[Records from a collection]
________________________

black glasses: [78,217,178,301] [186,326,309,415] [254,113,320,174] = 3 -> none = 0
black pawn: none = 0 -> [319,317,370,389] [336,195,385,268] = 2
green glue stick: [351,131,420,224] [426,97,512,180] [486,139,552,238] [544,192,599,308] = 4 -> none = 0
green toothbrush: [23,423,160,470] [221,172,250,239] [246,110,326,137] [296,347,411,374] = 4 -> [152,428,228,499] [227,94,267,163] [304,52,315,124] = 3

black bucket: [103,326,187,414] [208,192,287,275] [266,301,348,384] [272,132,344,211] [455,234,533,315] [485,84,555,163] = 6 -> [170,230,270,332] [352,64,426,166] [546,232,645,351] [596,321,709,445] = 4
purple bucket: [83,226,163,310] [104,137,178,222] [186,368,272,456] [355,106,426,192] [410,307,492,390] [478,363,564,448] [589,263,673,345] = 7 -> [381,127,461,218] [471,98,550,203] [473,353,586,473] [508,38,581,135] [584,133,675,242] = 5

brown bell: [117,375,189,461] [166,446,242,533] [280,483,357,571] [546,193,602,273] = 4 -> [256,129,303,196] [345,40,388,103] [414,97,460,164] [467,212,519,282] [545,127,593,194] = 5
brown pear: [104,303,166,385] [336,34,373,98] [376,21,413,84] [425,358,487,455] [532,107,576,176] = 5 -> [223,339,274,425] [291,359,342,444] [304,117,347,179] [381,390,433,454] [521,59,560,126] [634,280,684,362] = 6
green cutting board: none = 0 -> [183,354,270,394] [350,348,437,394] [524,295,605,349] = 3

________________________

Please write out the records above once more, exactly and completely.

black glasses: [78,217,178,301] [186,326,309,415] [254,113,320,174] = 3 -> none = 0
black pawn: none = 0 -> [319,317,370,389] [336,195,385,268] = 2
green glue stick: [351,131,420,224] [426,97,512,180] [486,139,552,238] [544,192,599,308] = 4 -> none = 0
green toothbrush: [23,423,160,470] [221,172,250,239] [246,110,326,137] [296,347,411,374] = 4 -> [152,428,228,499] [227,94,267,163] [304,52,315,124] = 3

black bucket: [103,326,187,414] [208,192,287,275] [266,301,348,384] [272,132,344,211] [455,234,533,315] [485,84,555,163] = 6 -> [170,230,270,332] [352,64,426,166] [546,232,645,351] [596,321,709,445] = 4
purple bucket: [83,226,163,310] [104,137,178,222] [186,368,272,456] [355,106,426,192] [410,307,492,390] [478,363,564,448] [589,263,673,345] = 7 -> [381,127,461,218] [471,98,550,203] [473,353,586,473] [508,38,581,135] [584,133,675,242] = 5

brown bell: [117,375,189,461] [166,446,242,533] [280,483,357,571] [546,193,602,273] = 4 -> [256,129,303,196] [345,40,388,103] [414,97,460,164] [467,212,519,282] [545,127,593,194] = 5
brown pear: [104,303,166,385] [336,34,373,98] [376,21,413,84] [425,358,487,455] [532,107,576,176] = 5 -> [223,339,274,425] [291,359,342,444] [304,117,347,179] [381,390,433,454] [521,59,560,126] [634,280,684,362] = 6
green cutting board: none = 0 -> [183,354,270,394] [350,348,437,394] [524,295,605,349] = 3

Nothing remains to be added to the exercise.